*DIRECTIONS FOR THIS TASK*: If a line of the data below holds the word "black", list it.

*SOURCE INFORMATION*:
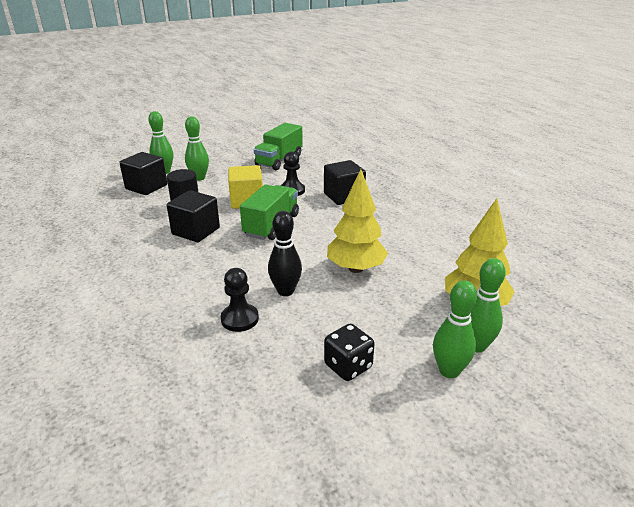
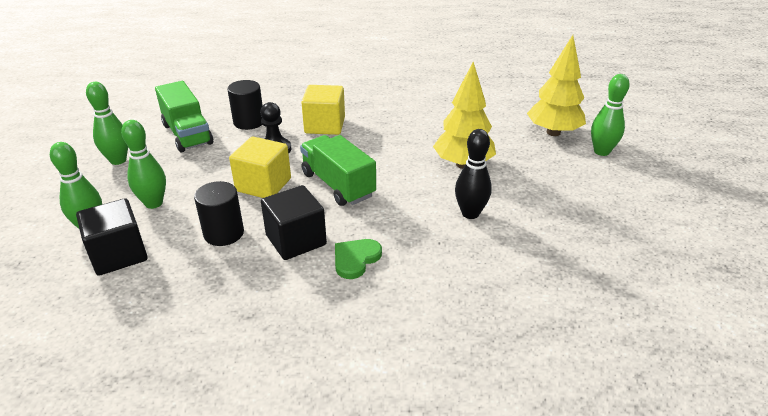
camera: 60 degrees left, 5 degrees up
black pawn [221,268,259,332] -> none
black cube [324,160,366,205] -> yellow cube [301,85,345,135]
black dice [324,324,375,381] -> none
green bowling pin [433,280,477,378] -> green bowling pin moved to [86,82,128,165]
none -> black cylinder [227,80,263,130]
none -> green heart [335,239,382,279]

*EXERCISE RESULT*:
black pawn [221,268,259,332] -> none
black cube [324,160,366,205] -> yellow cube [301,85,345,135]
black dice [324,324,375,381] -> none
none -> black cylinder [227,80,263,130]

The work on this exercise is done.